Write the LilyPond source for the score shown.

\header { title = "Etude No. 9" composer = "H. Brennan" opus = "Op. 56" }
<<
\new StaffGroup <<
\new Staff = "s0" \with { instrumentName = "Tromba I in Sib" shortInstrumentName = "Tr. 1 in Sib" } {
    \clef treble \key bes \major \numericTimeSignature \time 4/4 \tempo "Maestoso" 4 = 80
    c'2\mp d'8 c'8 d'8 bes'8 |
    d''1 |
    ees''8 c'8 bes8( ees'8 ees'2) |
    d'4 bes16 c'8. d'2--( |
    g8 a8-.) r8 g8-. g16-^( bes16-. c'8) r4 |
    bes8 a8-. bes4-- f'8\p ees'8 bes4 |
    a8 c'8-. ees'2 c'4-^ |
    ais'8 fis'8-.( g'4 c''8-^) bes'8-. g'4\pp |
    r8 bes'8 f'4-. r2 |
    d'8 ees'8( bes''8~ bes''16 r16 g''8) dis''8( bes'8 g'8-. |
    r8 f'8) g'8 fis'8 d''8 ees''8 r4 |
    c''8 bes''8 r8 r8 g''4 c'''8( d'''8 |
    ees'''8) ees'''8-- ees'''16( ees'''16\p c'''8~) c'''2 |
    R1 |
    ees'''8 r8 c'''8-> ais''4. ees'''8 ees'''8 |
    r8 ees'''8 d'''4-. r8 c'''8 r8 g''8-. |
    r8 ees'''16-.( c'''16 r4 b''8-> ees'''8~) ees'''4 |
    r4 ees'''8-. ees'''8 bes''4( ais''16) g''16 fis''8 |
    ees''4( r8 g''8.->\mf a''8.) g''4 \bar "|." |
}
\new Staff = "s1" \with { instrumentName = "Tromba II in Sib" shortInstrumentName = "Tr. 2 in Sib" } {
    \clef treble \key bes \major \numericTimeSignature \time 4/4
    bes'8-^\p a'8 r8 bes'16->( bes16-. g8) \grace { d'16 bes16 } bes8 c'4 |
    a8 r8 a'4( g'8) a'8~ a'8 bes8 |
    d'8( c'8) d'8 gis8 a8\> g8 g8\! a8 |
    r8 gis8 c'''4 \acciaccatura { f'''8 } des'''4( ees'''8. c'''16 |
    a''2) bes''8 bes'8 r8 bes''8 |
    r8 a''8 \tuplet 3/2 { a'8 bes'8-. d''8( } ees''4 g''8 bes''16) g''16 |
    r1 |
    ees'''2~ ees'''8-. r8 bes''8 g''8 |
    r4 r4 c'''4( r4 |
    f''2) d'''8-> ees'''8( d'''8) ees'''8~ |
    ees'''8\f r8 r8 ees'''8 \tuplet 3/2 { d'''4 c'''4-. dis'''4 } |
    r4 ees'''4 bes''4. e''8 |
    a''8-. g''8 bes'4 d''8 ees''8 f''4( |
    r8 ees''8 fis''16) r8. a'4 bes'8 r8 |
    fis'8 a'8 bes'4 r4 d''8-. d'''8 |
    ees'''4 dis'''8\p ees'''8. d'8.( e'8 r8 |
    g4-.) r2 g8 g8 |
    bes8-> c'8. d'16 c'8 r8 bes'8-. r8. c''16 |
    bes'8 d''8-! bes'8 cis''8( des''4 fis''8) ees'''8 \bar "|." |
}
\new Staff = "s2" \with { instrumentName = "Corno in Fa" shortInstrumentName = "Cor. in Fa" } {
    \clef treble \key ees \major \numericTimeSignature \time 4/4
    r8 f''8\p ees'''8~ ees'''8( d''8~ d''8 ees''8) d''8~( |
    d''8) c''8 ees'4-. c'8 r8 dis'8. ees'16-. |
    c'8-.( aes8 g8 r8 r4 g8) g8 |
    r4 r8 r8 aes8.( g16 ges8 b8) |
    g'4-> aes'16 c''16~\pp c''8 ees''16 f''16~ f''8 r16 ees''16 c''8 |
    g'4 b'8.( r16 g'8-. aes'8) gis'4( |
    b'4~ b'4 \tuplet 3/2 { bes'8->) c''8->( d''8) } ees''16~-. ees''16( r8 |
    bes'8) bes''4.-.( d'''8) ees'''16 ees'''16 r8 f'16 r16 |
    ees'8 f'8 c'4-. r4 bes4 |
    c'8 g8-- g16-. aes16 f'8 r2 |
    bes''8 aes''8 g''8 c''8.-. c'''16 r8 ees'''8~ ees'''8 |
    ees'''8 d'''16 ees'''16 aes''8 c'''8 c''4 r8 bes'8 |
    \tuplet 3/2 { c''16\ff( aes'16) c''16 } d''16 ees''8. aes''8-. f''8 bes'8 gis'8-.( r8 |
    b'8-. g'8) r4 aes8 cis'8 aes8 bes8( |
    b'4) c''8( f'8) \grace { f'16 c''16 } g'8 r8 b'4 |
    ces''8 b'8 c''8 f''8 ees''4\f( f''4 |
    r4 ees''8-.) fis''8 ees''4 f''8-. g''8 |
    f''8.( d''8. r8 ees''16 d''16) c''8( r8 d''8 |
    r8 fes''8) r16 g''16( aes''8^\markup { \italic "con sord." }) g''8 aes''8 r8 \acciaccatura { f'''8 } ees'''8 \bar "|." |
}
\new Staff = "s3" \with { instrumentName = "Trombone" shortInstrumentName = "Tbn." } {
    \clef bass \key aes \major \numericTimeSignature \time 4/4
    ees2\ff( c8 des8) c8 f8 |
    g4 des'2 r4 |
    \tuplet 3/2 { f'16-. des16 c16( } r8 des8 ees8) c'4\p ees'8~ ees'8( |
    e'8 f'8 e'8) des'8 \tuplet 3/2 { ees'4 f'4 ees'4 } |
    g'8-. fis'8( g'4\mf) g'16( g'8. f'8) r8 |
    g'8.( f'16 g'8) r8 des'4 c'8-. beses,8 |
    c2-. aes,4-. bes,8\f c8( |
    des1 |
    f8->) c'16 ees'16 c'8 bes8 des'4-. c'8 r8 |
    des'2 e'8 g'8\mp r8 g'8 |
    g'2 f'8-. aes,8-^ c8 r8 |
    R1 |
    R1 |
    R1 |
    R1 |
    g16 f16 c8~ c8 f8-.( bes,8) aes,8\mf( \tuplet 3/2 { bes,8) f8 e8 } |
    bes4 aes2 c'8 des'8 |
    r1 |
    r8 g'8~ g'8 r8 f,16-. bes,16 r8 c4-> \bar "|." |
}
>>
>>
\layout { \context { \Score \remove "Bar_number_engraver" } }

_ _ _ _ _

> [Exercise]:
Filter the records above down to every line that contains the string "treble", matching its case exactly, and copy each of those lines.

> [Task response]:
    \clef treble \key bes \major \numericTimeSignature \time 4/4 \tempo "Maestoso" 4 = 80
    \clef treble \key bes \major \numericTimeSignature \time 4/4
    \clef treble \key ees \major \numericTimeSignature \time 4/4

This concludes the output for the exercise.